EXERCISE INSTRUCTIONS:
The entries that follow must be given again exactly, with the pictures excluded.

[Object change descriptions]
- Opening Delimiter -

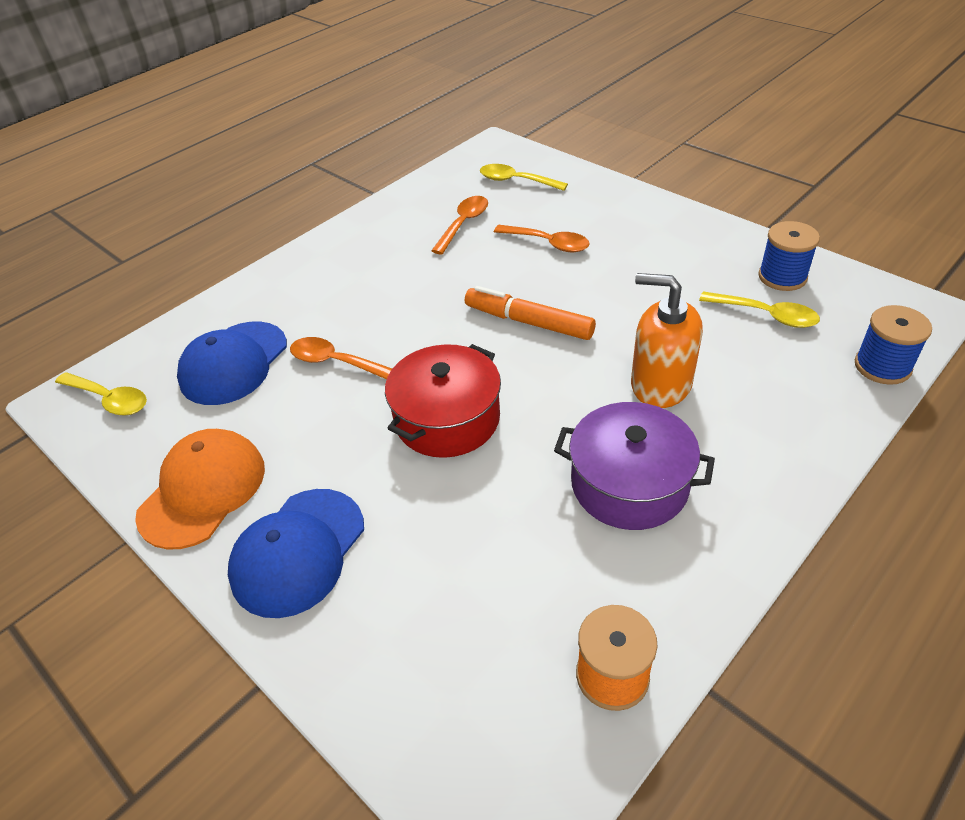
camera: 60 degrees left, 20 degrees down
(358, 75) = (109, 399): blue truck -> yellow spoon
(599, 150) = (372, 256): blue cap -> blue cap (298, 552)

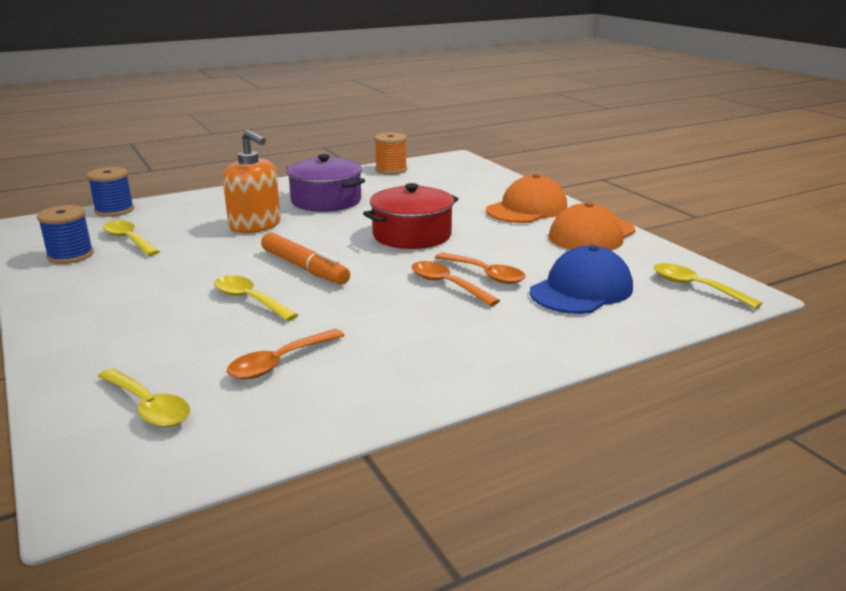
camera: 165 degrees left, 20 degrees down
(298, 552) = (527, 209): blue cap -> orange cap
(540, 269) = (249, 300): none -> yellow spoon
(548, 243) = (213, 320): orange spoon -> orange spoon (447, 285)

- Closing Delimiter -

PROBLEM SOLUTION:
camera: 60 degrees left, 20 degrees down
(358, 75) = (109, 399): blue truck -> yellow spoon
(599, 150) = (372, 256): blue cap -> blue cap (298, 552)

camera: 165 degrees left, 20 degrees down
(298, 552) = (527, 209): blue cap -> orange cap
(540, 269) = (249, 300): none -> yellow spoon
(548, 243) = (213, 320): orange spoon -> orange spoon (447, 285)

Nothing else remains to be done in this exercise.